What this task involves: Reproduce all of the data, making sure that no line differs from the original.

(Structured diff data)
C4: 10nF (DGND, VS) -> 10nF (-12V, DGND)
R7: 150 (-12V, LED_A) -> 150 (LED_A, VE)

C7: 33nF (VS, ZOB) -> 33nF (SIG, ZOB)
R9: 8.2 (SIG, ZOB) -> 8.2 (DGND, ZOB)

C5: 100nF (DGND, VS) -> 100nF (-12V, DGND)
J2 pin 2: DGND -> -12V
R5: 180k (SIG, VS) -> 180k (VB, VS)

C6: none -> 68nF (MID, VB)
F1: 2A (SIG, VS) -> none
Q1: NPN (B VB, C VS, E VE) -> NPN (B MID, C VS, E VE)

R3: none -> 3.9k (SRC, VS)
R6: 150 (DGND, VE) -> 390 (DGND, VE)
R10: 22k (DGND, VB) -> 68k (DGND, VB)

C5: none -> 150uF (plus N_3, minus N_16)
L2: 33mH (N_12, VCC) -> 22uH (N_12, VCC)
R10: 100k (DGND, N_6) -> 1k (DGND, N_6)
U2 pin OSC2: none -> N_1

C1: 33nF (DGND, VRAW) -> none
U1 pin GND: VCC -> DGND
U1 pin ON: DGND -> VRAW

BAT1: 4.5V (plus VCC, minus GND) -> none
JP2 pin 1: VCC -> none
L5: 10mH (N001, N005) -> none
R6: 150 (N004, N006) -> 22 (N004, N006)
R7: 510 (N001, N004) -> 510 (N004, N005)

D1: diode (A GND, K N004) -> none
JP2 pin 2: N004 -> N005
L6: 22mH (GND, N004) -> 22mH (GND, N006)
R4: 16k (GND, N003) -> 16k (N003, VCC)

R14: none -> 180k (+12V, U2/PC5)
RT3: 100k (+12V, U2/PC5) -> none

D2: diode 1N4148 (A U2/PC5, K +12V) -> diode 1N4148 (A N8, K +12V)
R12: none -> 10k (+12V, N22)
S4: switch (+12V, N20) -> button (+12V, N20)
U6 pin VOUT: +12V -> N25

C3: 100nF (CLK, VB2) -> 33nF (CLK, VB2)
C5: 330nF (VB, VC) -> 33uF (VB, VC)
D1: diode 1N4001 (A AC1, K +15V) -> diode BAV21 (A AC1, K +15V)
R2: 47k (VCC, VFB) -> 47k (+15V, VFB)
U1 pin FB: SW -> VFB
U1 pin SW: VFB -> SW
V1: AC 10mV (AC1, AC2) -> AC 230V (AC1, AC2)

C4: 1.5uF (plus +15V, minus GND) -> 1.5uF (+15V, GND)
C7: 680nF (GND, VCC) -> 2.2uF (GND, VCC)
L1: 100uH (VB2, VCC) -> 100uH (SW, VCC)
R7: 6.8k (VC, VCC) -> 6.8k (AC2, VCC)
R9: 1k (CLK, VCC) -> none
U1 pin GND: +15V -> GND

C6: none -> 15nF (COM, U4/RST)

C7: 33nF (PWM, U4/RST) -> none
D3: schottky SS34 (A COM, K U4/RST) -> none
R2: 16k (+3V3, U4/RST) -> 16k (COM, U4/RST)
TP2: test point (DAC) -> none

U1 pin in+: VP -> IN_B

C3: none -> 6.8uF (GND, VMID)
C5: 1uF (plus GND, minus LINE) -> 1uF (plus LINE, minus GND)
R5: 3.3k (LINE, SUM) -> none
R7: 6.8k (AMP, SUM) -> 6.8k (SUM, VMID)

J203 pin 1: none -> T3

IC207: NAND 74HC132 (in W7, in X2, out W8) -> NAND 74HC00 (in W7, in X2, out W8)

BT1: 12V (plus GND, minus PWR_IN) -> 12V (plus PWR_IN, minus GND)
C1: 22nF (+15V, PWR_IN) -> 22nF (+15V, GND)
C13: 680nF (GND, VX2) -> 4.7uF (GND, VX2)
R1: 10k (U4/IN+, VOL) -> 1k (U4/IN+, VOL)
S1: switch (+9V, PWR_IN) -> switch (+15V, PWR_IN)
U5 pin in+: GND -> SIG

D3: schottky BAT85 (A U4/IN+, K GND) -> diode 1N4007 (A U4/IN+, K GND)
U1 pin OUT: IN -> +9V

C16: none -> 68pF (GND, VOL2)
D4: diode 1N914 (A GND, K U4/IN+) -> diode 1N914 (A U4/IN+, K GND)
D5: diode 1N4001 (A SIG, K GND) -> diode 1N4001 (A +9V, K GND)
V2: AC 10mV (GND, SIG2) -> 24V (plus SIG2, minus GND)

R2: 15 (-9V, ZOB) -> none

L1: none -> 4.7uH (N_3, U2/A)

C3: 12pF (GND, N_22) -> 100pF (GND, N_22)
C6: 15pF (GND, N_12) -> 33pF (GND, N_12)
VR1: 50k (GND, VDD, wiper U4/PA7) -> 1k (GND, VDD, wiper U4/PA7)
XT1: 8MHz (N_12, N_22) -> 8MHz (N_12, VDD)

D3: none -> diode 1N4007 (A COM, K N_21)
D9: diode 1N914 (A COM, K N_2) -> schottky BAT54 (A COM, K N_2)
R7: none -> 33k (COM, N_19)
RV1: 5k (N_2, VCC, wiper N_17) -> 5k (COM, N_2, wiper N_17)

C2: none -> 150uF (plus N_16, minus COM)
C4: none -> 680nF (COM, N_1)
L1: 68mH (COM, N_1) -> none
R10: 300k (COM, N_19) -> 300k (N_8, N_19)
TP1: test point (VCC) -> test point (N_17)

Finished exercise:
C4: 10nF (DGND, VS) -> 10nF (-12V, DGND)
R7: 150 (-12V, LED_A) -> 150 (LED_A, VE)

C7: 33nF (VS, ZOB) -> 33nF (SIG, ZOB)
R9: 8.2 (SIG, ZOB) -> 8.2 (DGND, ZOB)

C5: 100nF (DGND, VS) -> 100nF (-12V, DGND)
J2 pin 2: DGND -> -12V
R5: 180k (SIG, VS) -> 180k (VB, VS)

C6: none -> 68nF (MID, VB)
F1: 2A (SIG, VS) -> none
Q1: NPN (B VB, C VS, E VE) -> NPN (B MID, C VS, E VE)

R3: none -> 3.9k (SRC, VS)
R6: 150 (DGND, VE) -> 390 (DGND, VE)
R10: 22k (DGND, VB) -> 68k (DGND, VB)

C5: none -> 150uF (plus N_3, minus N_16)
L2: 33mH (N_12, VCC) -> 22uH (N_12, VCC)
R10: 100k (DGND, N_6) -> 1k (DGND, N_6)
U2 pin OSC2: none -> N_1

C1: 33nF (DGND, VRAW) -> none
U1 pin GND: VCC -> DGND
U1 pin ON: DGND -> VRAW

BAT1: 4.5V (plus VCC, minus GND) -> none
JP2 pin 1: VCC -> none
L5: 10mH (N001, N005) -> none
R6: 150 (N004, N006) -> 22 (N004, N006)
R7: 510 (N001, N004) -> 510 (N004, N005)

D1: diode (A GND, K N004) -> none
JP2 pin 2: N004 -> N005
L6: 22mH (GND, N004) -> 22mH (GND, N006)
R4: 16k (GND, N003) -> 16k (N003, VCC)

R14: none -> 180k (+12V, U2/PC5)
RT3: 100k (+12V, U2/PC5) -> none

D2: diode 1N4148 (A U2/PC5, K +12V) -> diode 1N4148 (A N8, K +12V)
R12: none -> 10k (+12V, N22)
S4: switch (+12V, N20) -> button (+12V, N20)
U6 pin VOUT: +12V -> N25

C3: 100nF (CLK, VB2) -> 33nF (CLK, VB2)
C5: 330nF (VB, VC) -> 33uF (VB, VC)
D1: diode 1N4001 (A AC1, K +15V) -> diode BAV21 (A AC1, K +15V)
R2: 47k (VCC, VFB) -> 47k (+15V, VFB)
U1 pin FB: SW -> VFB
U1 pin SW: VFB -> SW
V1: AC 10mV (AC1, AC2) -> AC 230V (AC1, AC2)

C4: 1.5uF (plus +15V, minus GND) -> 1.5uF (+15V, GND)
C7: 680nF (GND, VCC) -> 2.2uF (GND, VCC)
L1: 100uH (VB2, VCC) -> 100uH (SW, VCC)
R7: 6.8k (VC, VCC) -> 6.8k (AC2, VCC)
R9: 1k (CLK, VCC) -> none
U1 pin GND: +15V -> GND

C6: none -> 15nF (COM, U4/RST)

C7: 33nF (PWM, U4/RST) -> none
D3: schottky SS34 (A COM, K U4/RST) -> none
R2: 16k (+3V3, U4/RST) -> 16k (COM, U4/RST)
TP2: test point (DAC) -> none

U1 pin in+: VP -> IN_B

C3: none -> 6.8uF (GND, VMID)
C5: 1uF (plus GND, minus LINE) -> 1uF (plus LINE, minus GND)
R5: 3.3k (LINE, SUM) -> none
R7: 6.8k (AMP, SUM) -> 6.8k (SUM, VMID)

J203 pin 1: none -> T3

IC207: NAND 74HC132 (in W7, in X2, out W8) -> NAND 74HC00 (in W7, in X2, out W8)

BT1: 12V (plus GND, minus PWR_IN) -> 12V (plus PWR_IN, minus GND)
C1: 22nF (+15V, PWR_IN) -> 22nF (+15V, GND)
C13: 680nF (GND, VX2) -> 4.7uF (GND, VX2)
R1: 10k (U4/IN+, VOL) -> 1k (U4/IN+, VOL)
S1: switch (+9V, PWR_IN) -> switch (+15V, PWR_IN)
U5 pin in+: GND -> SIG

D3: schottky BAT85 (A U4/IN+, K GND) -> diode 1N4007 (A U4/IN+, K GND)
U1 pin OUT: IN -> +9V

C16: none -> 68pF (GND, VOL2)
D4: diode 1N914 (A GND, K U4/IN+) -> diode 1N914 (A U4/IN+, K GND)
D5: diode 1N4001 (A SIG, K GND) -> diode 1N4001 (A +9V, K GND)
V2: AC 10mV (GND, SIG2) -> 24V (plus SIG2, minus GND)

R2: 15 (-9V, ZOB) -> none

L1: none -> 4.7uH (N_3, U2/A)

C3: 12pF (GND, N_22) -> 100pF (GND, N_22)
C6: 15pF (GND, N_12) -> 33pF (GND, N_12)
VR1: 50k (GND, VDD, wiper U4/PA7) -> 1k (GND, VDD, wiper U4/PA7)
XT1: 8MHz (N_12, N_22) -> 8MHz (N_12, VDD)

D3: none -> diode 1N4007 (A COM, K N_21)
D9: diode 1N914 (A COM, K N_2) -> schottky BAT54 (A COM, K N_2)
R7: none -> 33k (COM, N_19)
RV1: 5k (N_2, VCC, wiper N_17) -> 5k (COM, N_2, wiper N_17)

C2: none -> 150uF (plus N_16, minus COM)
C4: none -> 680nF (COM, N_1)
L1: 68mH (COM, N_1) -> none
R10: 300k (COM, N_19) -> 300k (N_8, N_19)
TP1: test point (VCC) -> test point (N_17)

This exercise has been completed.